Content starts
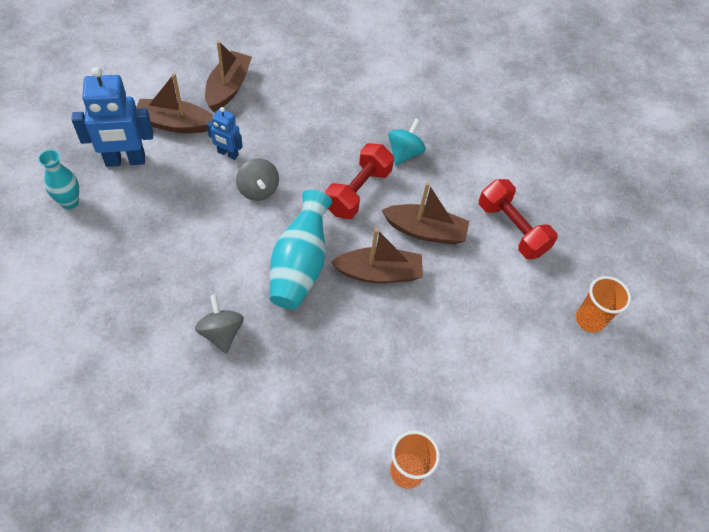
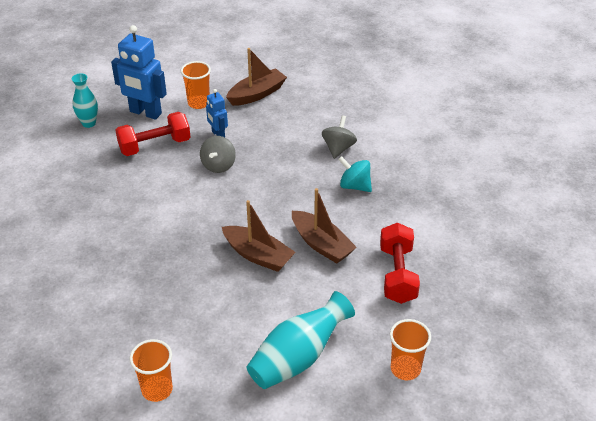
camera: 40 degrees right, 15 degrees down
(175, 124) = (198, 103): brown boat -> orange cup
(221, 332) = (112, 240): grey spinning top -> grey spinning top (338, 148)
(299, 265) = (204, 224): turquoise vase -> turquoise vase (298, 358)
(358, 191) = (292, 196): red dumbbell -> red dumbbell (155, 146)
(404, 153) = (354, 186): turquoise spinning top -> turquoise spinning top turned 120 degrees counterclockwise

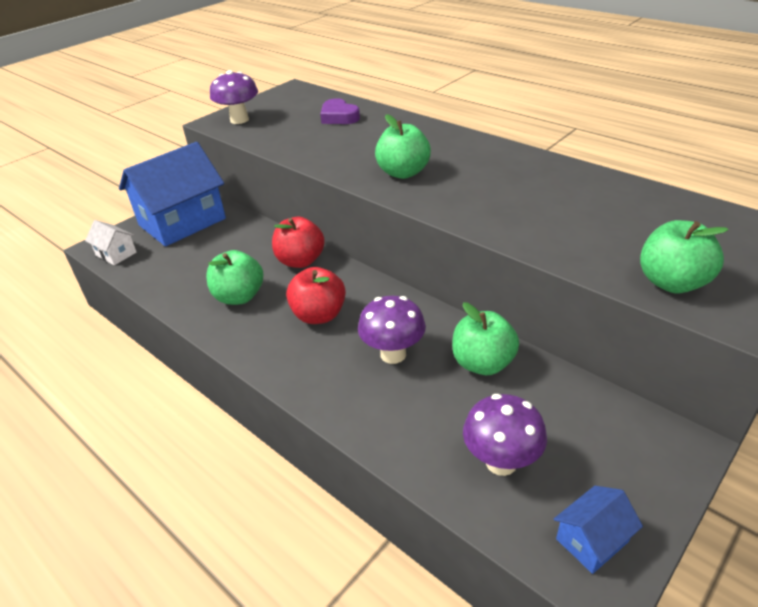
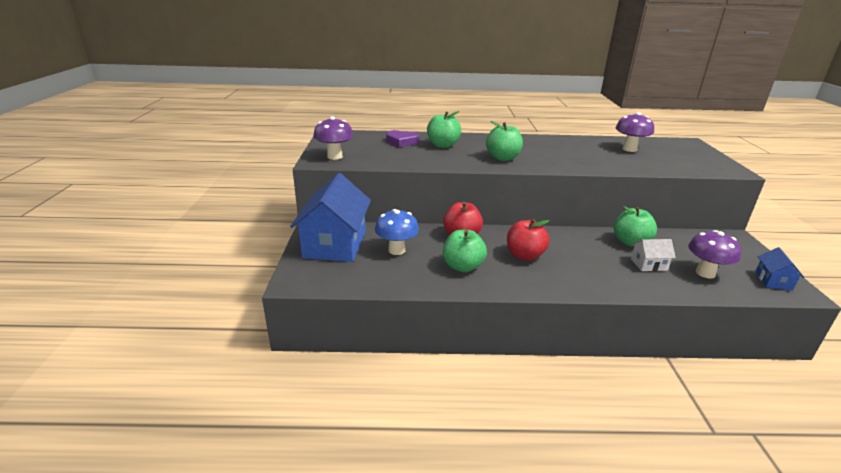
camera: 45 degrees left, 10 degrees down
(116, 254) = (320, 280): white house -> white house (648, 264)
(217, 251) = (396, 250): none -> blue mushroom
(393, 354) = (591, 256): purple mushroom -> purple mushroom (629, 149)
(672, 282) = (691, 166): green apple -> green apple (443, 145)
Content ends
# WHAT YOU HAVE TO DO:
Search the lines above for the string "degrees" and copy each line that has it.

# ANSWER AREA:
camera: 40 degrees right, 15 degrees down
(404, 153) = (354, 186): turquoise spinning top -> turquoise spinning top turned 120 degrees counterclockwise
camera: 45 degrees left, 10 degrees down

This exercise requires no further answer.